**Problem requirements:** Extract verbatim every line from the one containing "white duck: [294,153,372,218]" to the final line of the records below, inclusive, and exclude all pictures.
»»
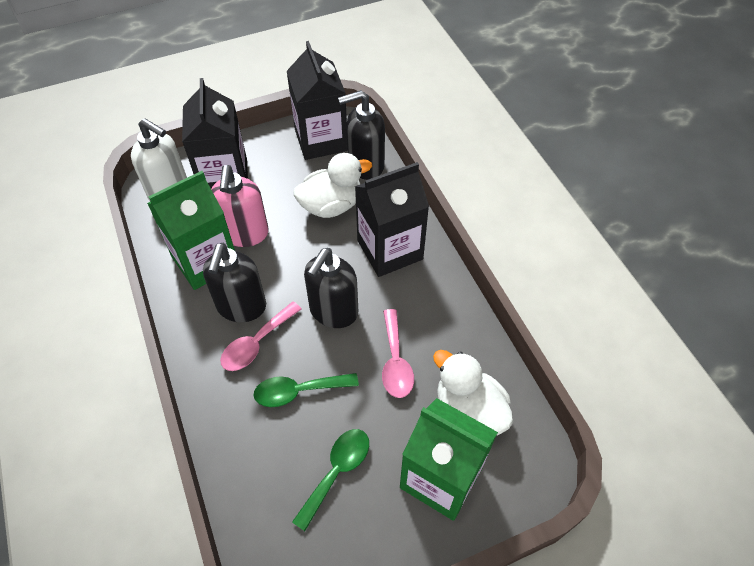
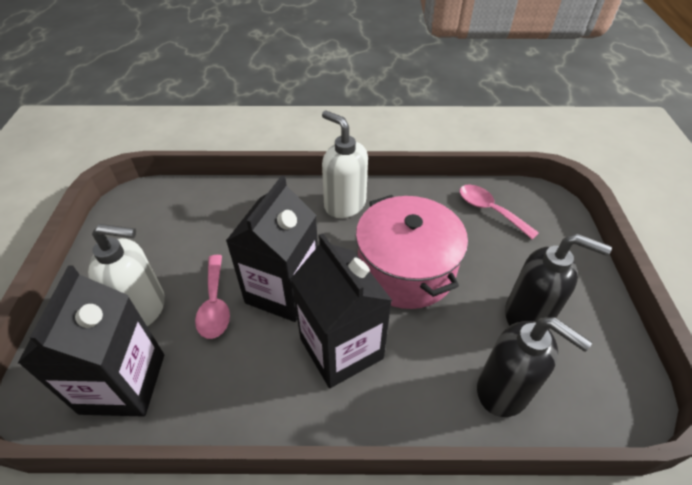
black soap dispenser: [203,243,266,322] [304,248,358,328] [338,90,385,180] = 3 -> [477,317,592,417] [505,234,612,329] = 2
green carton: [147,171,235,290] [400,398,498,521] = 2 -> none = 0
green spoon: [254,373,359,407] [292,429,369,531] = 2 -> none = 0
pink pot: none = 0 -> [356,195,468,309] = 1
pink soap dispenser: [211,165,269,247] = 1 -> none = 0
white duck: [294,153,372,218] [433,350,513,436] = 2 -> none = 0
white soap dispenser: [131,118,187,202] = 1 -> [88,224,165,326] [322,110,368,218] = 2

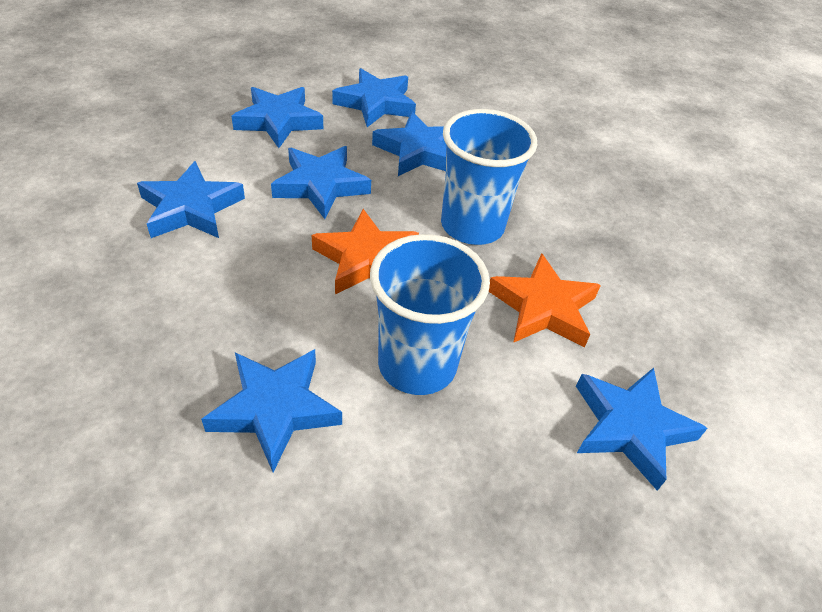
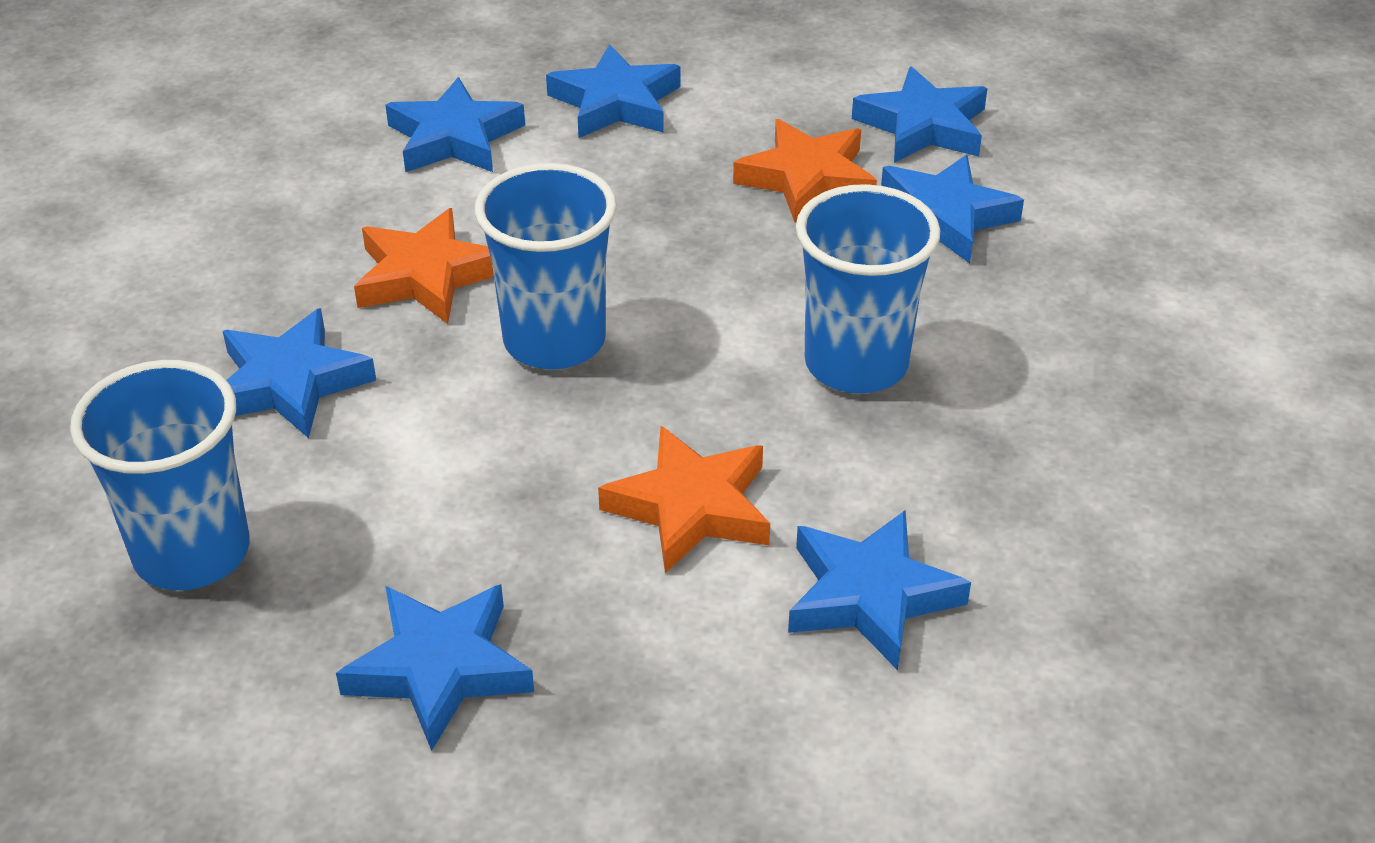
blue cup: [370,234,490,395] [441,109,537,245] = 2 -> [70,360,250,590] [475,163,617,370] [796,184,940,393] = 3
orange star: [312,209,419,295] [489,253,601,348] = 2 -> [354,208,494,324] [598,426,770,573] [733,119,877,223] = 3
««
**Written answer:**
white duck: [294,153,372,218] [433,350,513,436] = 2 -> none = 0
white soap dispenser: [131,118,187,202] = 1 -> [88,224,165,326] [322,110,368,218] = 2

blue cup: [370,234,490,395] [441,109,537,245] = 2 -> [70,360,250,590] [475,163,617,370] [796,184,940,393] = 3
orange star: [312,209,419,295] [489,253,601,348] = 2 -> [354,208,494,324] [598,426,770,573] [733,119,877,223] = 3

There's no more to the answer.